# [EXERCISE BRIEF]
Each record below should be output verbatim, without pictures.

# [MATERIAL PROVIDED]
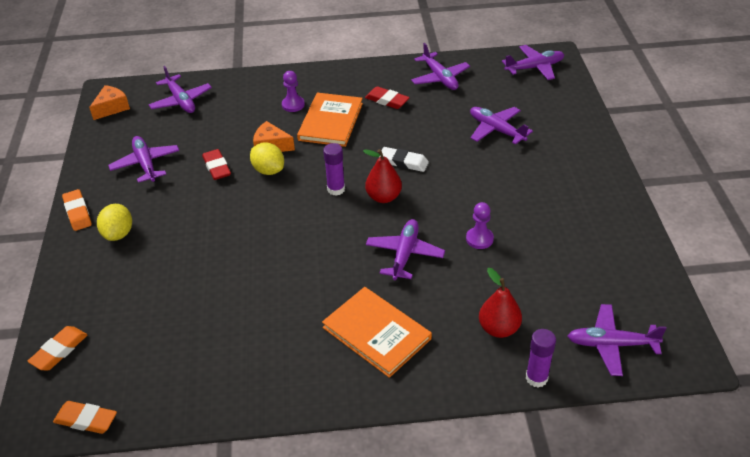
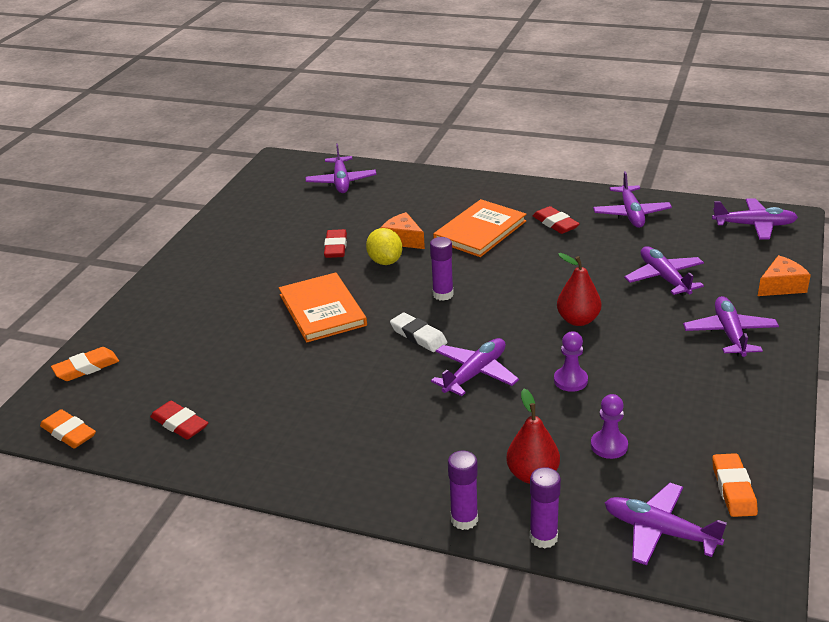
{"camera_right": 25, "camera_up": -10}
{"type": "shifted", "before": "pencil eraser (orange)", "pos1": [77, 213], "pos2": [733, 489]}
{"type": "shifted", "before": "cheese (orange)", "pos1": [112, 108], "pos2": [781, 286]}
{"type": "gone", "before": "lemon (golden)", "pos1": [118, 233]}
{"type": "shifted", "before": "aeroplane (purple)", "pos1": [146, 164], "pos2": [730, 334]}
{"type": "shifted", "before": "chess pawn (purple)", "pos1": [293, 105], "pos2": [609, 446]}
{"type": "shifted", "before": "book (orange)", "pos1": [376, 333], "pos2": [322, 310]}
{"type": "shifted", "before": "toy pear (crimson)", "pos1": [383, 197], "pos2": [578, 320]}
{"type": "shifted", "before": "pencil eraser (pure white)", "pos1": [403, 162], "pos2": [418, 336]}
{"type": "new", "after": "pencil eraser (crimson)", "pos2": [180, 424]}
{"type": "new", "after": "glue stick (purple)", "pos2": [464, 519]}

# [OUTPUT FOR THIS TASK]
{"camera_right": 25, "camera_up": -10}
{"type": "shifted", "before": "pencil eraser (orange)", "pos1": [77, 213], "pos2": [733, 489]}
{"type": "shifted", "before": "cheese (orange)", "pos1": [112, 108], "pos2": [781, 286]}
{"type": "gone", "before": "lemon (golden)", "pos1": [118, 233]}
{"type": "shifted", "before": "aeroplane (purple)", "pos1": [146, 164], "pos2": [730, 334]}
{"type": "shifted", "before": "chess pawn (purple)", "pos1": [293, 105], "pos2": [609, 446]}
{"type": "shifted", "before": "book (orange)", "pos1": [376, 333], "pos2": [322, 310]}
{"type": "shifted", "before": "toy pear (crimson)", "pos1": [383, 197], "pos2": [578, 320]}
{"type": "shifted", "before": "pencil eraser (pure white)", "pos1": [403, 162], "pos2": [418, 336]}
{"type": "new", "after": "pencil eraser (crimson)", "pos2": [180, 424]}
{"type": "new", "after": "glue stick (purple)", "pos2": [464, 519]}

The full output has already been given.